Brief: Check which lines in the records hold "dispenser" and report how many there are, with no other text.

☆ ☆ ☆ ☆

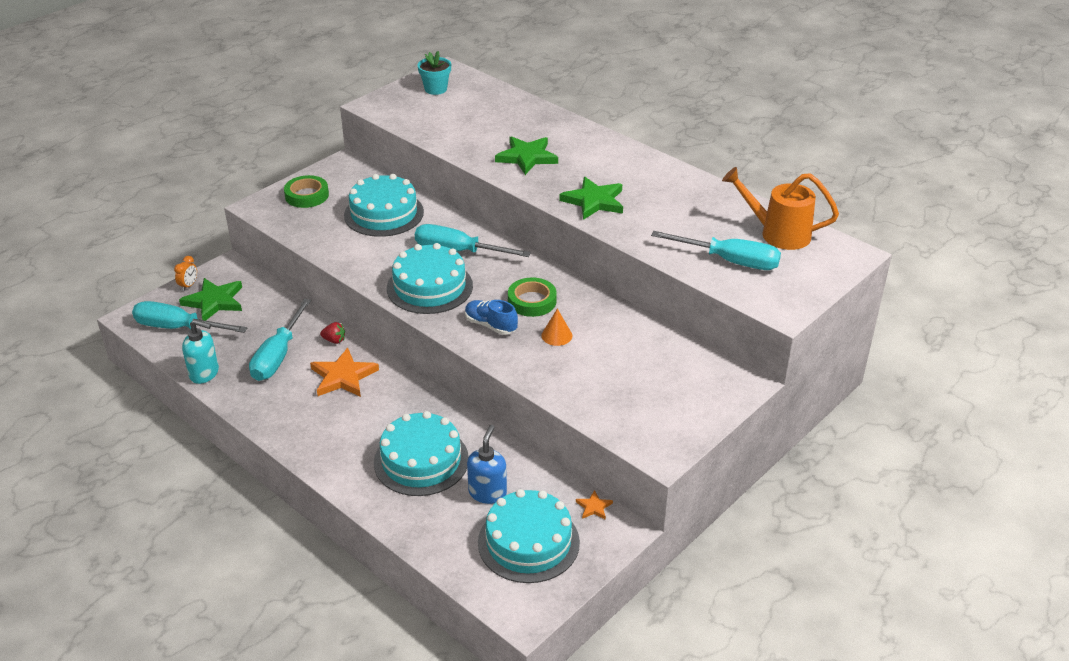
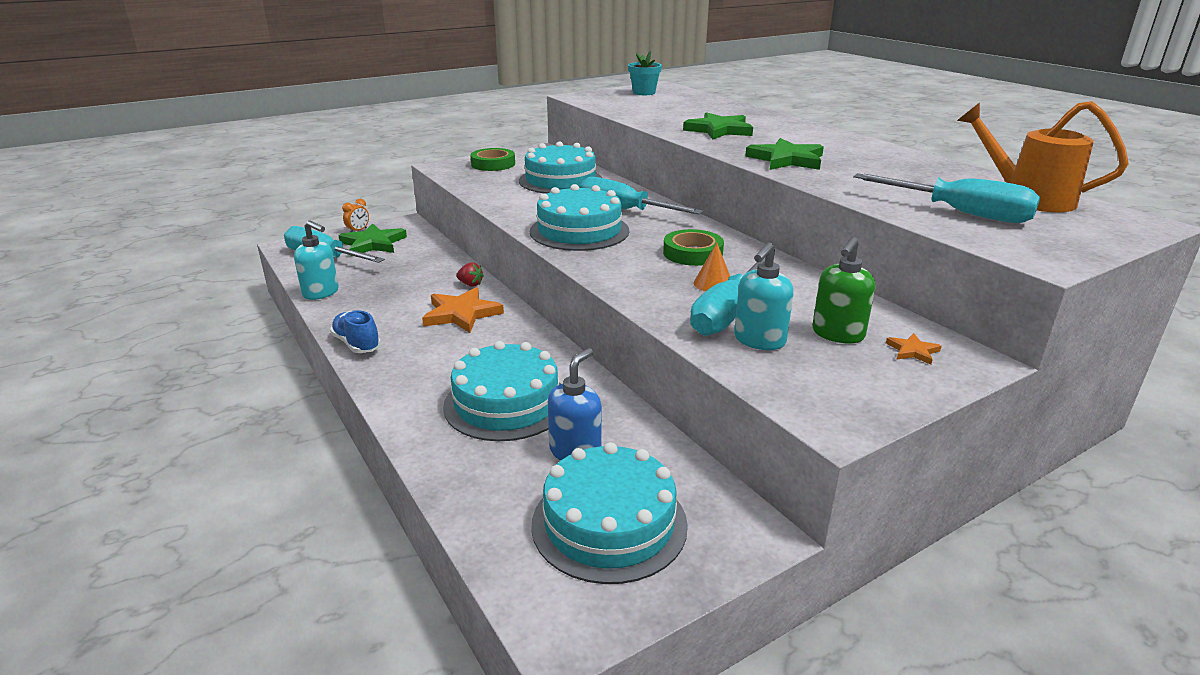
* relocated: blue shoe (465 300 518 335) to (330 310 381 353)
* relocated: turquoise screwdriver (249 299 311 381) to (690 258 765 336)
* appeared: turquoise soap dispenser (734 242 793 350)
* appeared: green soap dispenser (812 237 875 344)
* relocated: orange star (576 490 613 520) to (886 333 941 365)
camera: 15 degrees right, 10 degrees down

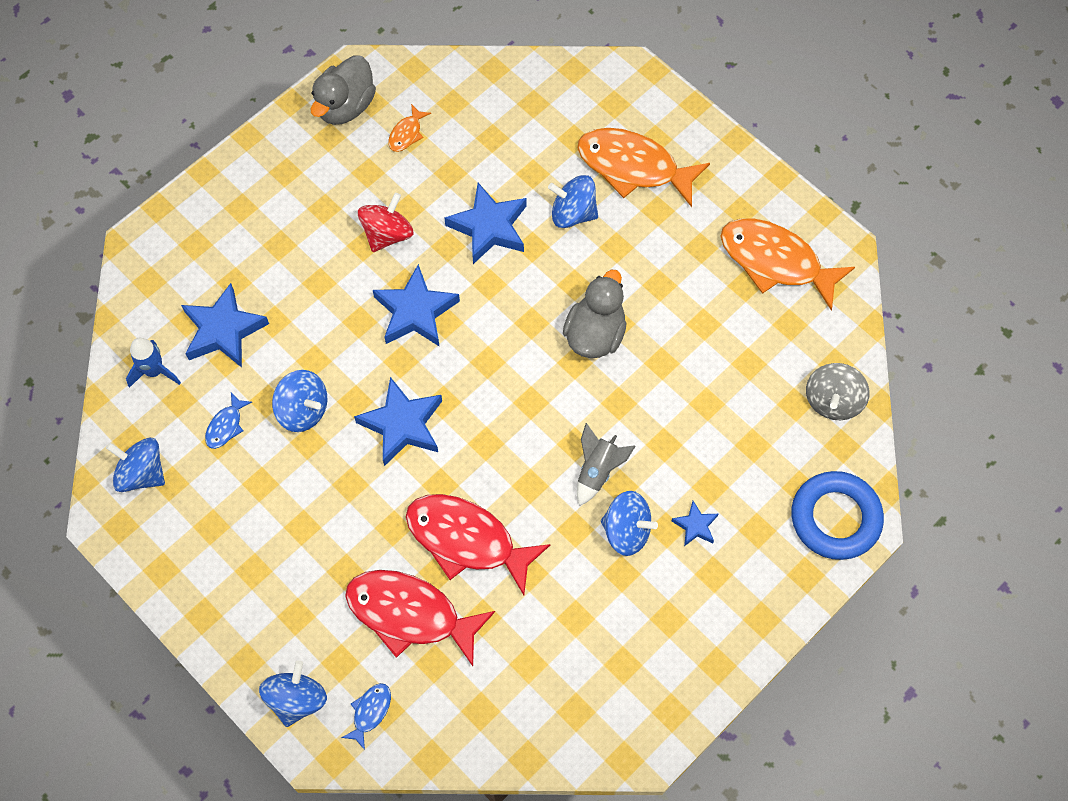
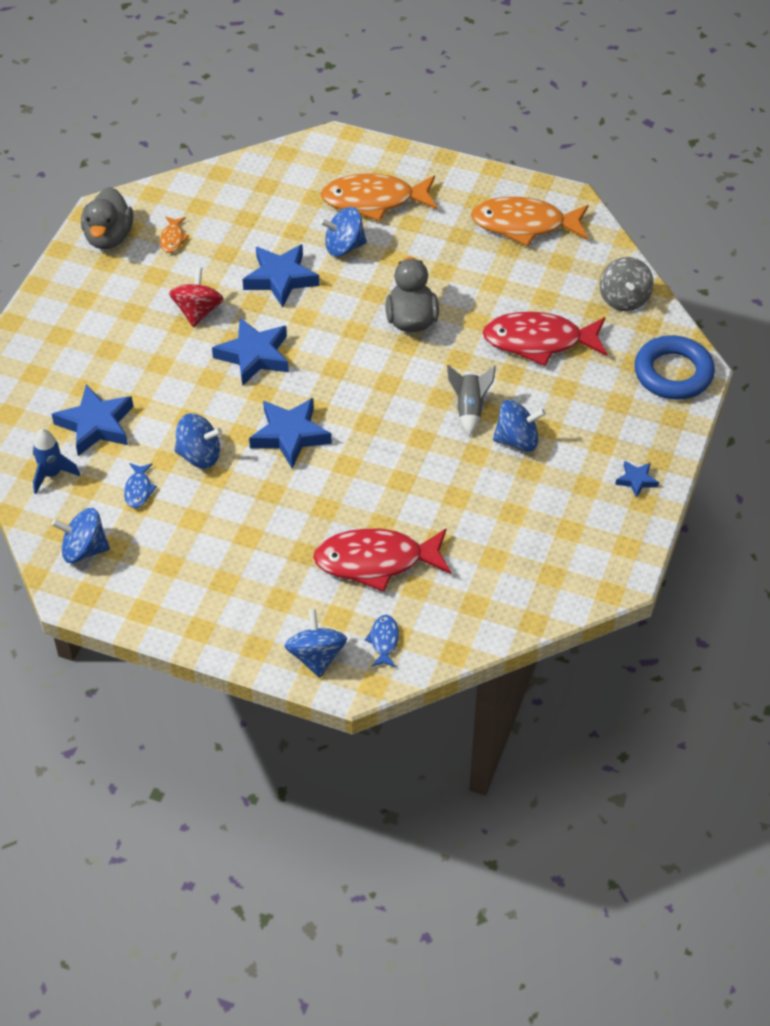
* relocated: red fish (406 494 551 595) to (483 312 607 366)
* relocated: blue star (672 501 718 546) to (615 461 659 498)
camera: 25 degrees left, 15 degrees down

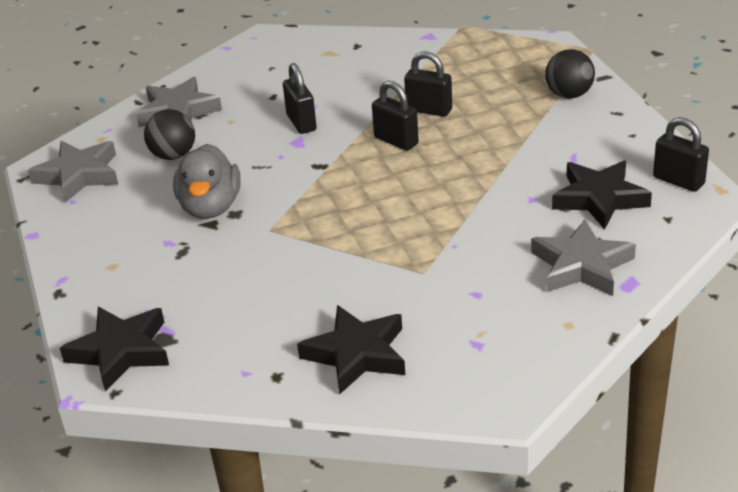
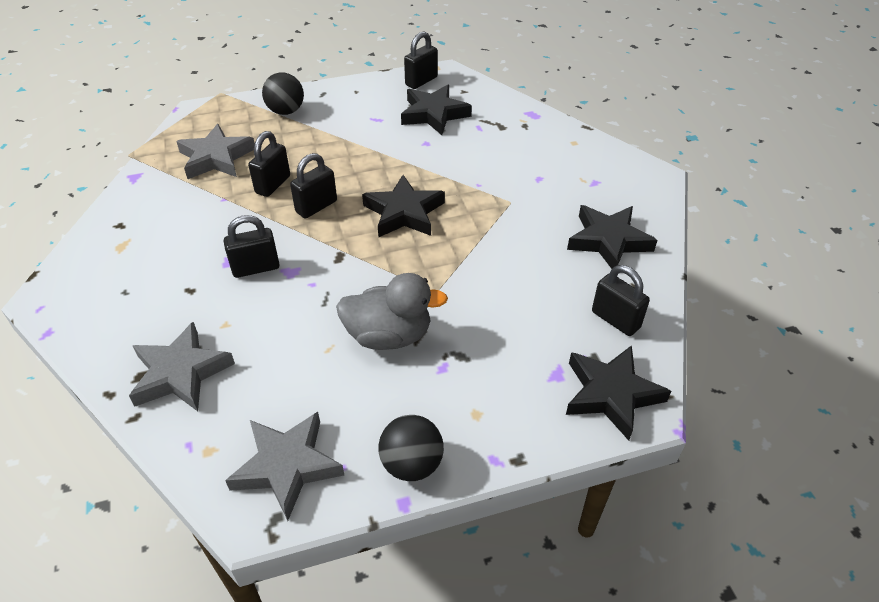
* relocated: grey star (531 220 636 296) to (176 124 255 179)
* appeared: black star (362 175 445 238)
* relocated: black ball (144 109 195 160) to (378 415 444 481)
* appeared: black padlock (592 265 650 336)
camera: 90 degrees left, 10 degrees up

☆ ☆ ☆ ☆

Written solution: 2